[Object correspondence data]

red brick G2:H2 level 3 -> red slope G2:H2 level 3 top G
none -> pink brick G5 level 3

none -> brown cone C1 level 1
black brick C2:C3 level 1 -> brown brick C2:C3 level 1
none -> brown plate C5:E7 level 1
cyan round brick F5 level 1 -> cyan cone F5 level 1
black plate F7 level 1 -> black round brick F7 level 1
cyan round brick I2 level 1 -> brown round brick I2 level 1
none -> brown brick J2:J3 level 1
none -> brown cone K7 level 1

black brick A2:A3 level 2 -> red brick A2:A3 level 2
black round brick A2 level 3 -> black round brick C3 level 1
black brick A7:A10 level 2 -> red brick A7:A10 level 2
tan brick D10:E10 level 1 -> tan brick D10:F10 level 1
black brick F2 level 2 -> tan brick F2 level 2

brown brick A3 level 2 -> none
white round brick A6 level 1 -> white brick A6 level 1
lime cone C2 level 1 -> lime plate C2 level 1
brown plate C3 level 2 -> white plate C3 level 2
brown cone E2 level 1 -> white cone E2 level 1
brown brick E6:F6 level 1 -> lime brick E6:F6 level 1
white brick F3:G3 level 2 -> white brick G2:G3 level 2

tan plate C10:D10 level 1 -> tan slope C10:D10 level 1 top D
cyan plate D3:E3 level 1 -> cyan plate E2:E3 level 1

§ **Directions for this task**:
Only the line containing "lime cone C2 level 1 -> lime plate C2 level 1" and the lines after it, through the end of the data, should be copied, exactly as they are.

§ **Your response**:
lime cone C2 level 1 -> lime plate C2 level 1
brown plate C3 level 2 -> white plate C3 level 2
brown cone E2 level 1 -> white cone E2 level 1
brown brick E6:F6 level 1 -> lime brick E6:F6 level 1
white brick F3:G3 level 2 -> white brick G2:G3 level 2

tan plate C10:D10 level 1 -> tan slope C10:D10 level 1 top D
cyan plate D3:E3 level 1 -> cyan plate E2:E3 level 1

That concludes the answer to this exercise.